→ **YOUR TASK**
Your task is to copy the records that follow exactly, minus any images.

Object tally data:
%%
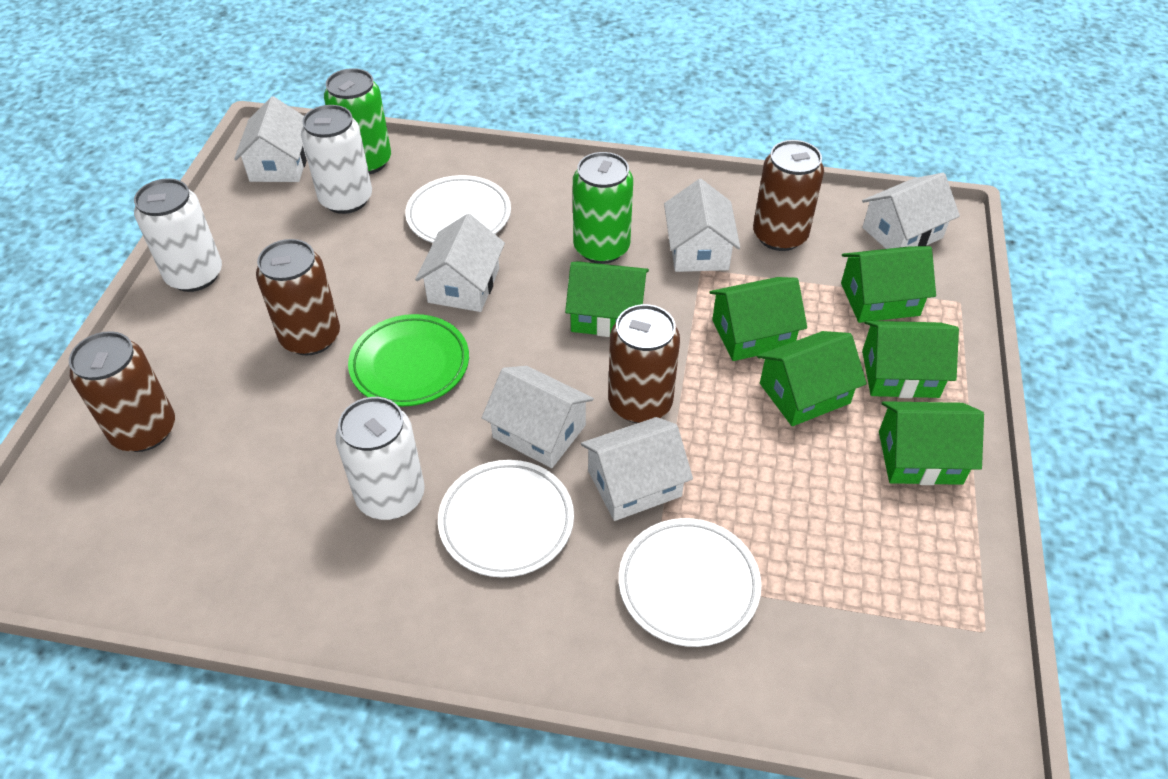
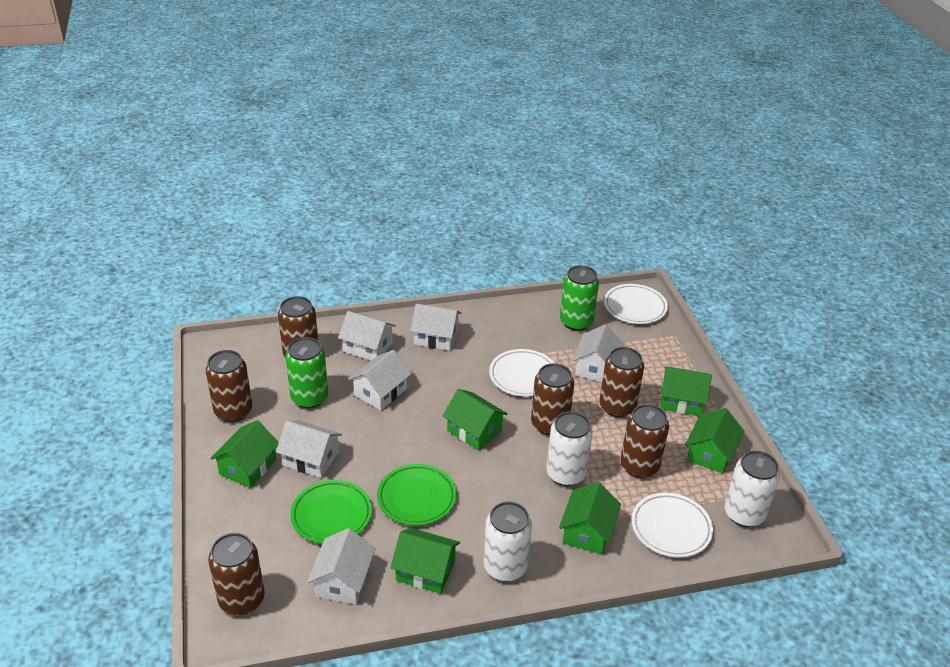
brown can: 4 -> 6
green plate: 1 -> 2

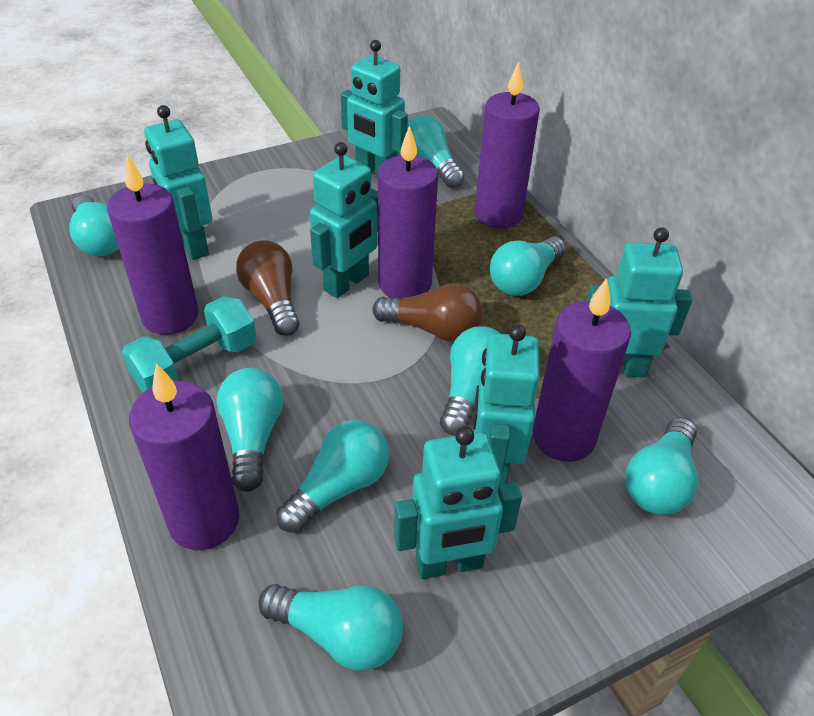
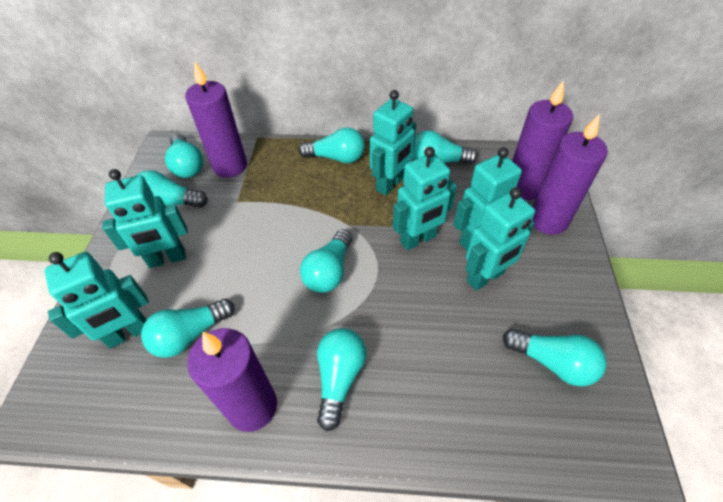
brown light bulb: 2 -> 0
purple candle: 5 -> 4
turquoise dumbbell: 1 -> 0

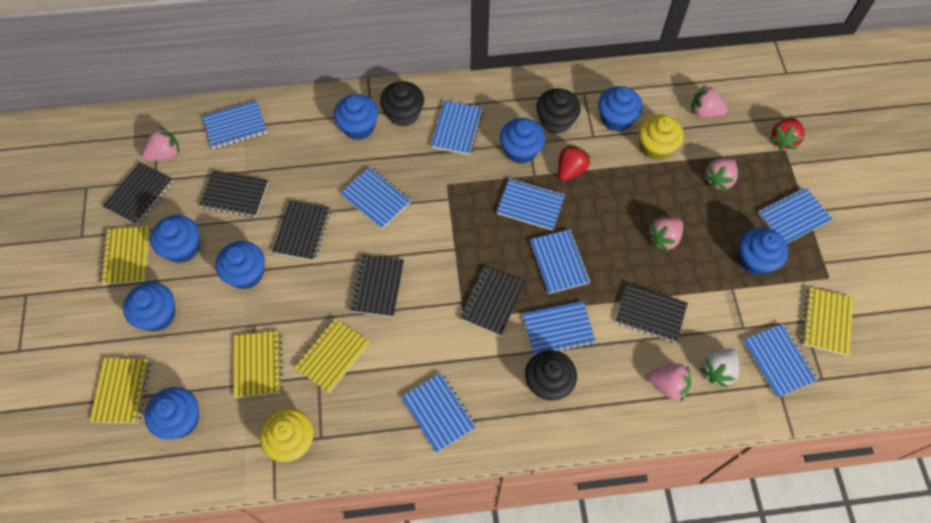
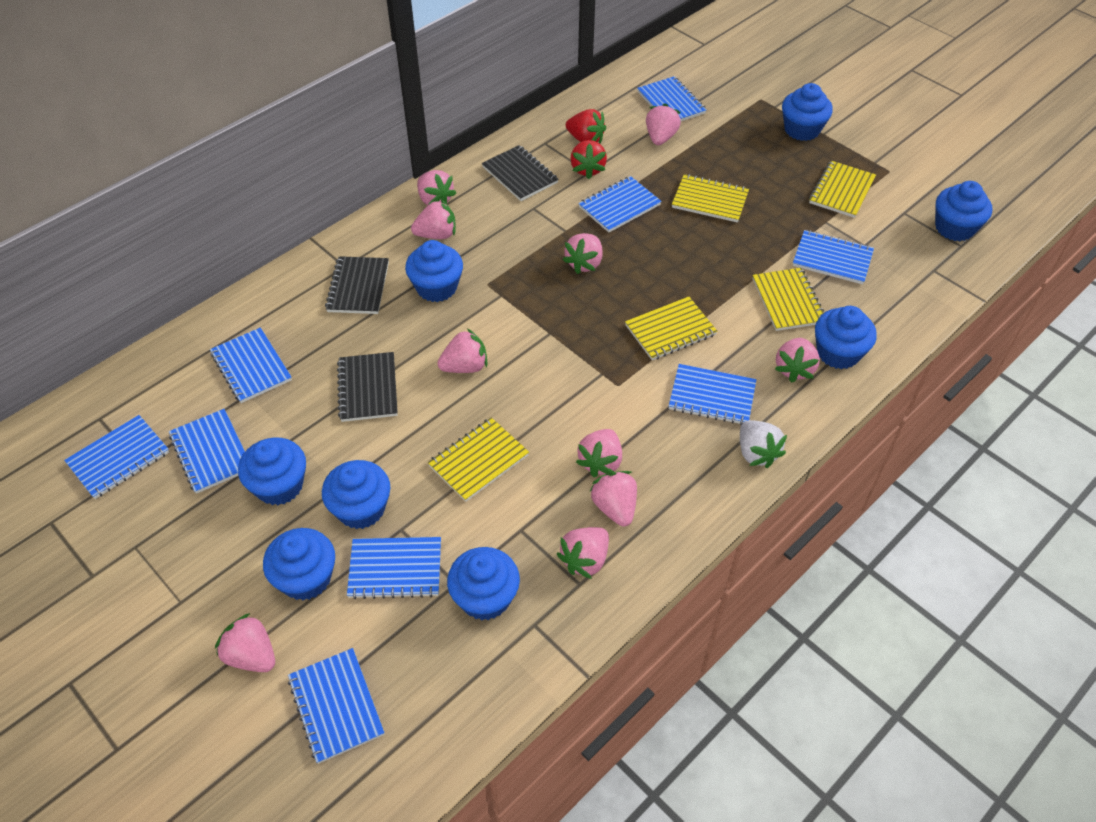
black cupcake: 3 -> 0
black notebook: 6 -> 3
pink strawberry: 5 -> 10
yellow cupcake: 2 -> 0

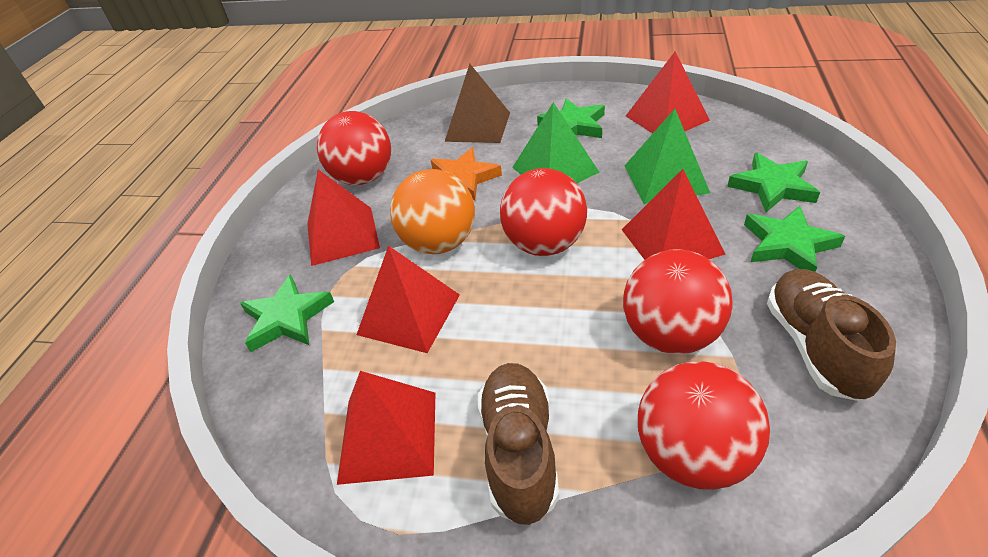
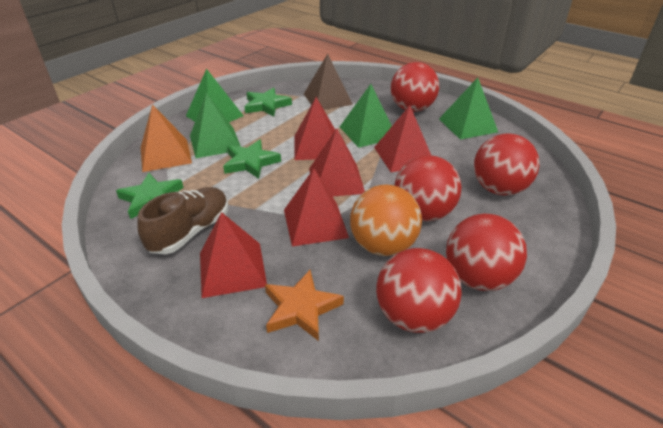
brown shoe: 2 -> 1
green pyramid: 2 -> 4
green star: 4 -> 3
orange pyramid: 0 -> 1
red ball: 4 -> 5

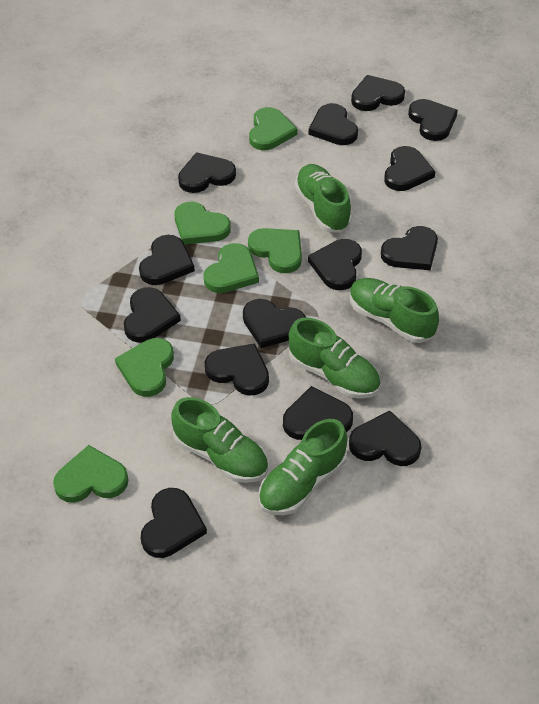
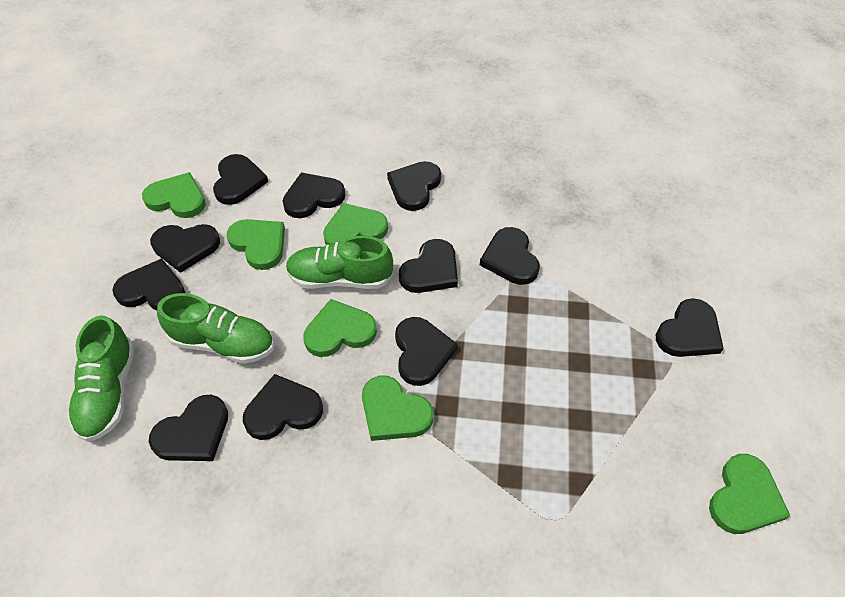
black heart: 14 -> 11
green shoe: 5 -> 3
%%
→ **TASK ANSWER**
brown can: 4 -> 6
green plate: 1 -> 2

brown light bulb: 2 -> 0
purple candle: 5 -> 4
turquoise dumbbell: 1 -> 0

black cupcake: 3 -> 0
black notebook: 6 -> 3
pink strawberry: 5 -> 10
yellow cupcake: 2 -> 0

brown shoe: 2 -> 1
green pyramid: 2 -> 4
green star: 4 -> 3
orange pyramid: 0 -> 1
red ball: 4 -> 5

black heart: 14 -> 11
green shoe: 5 -> 3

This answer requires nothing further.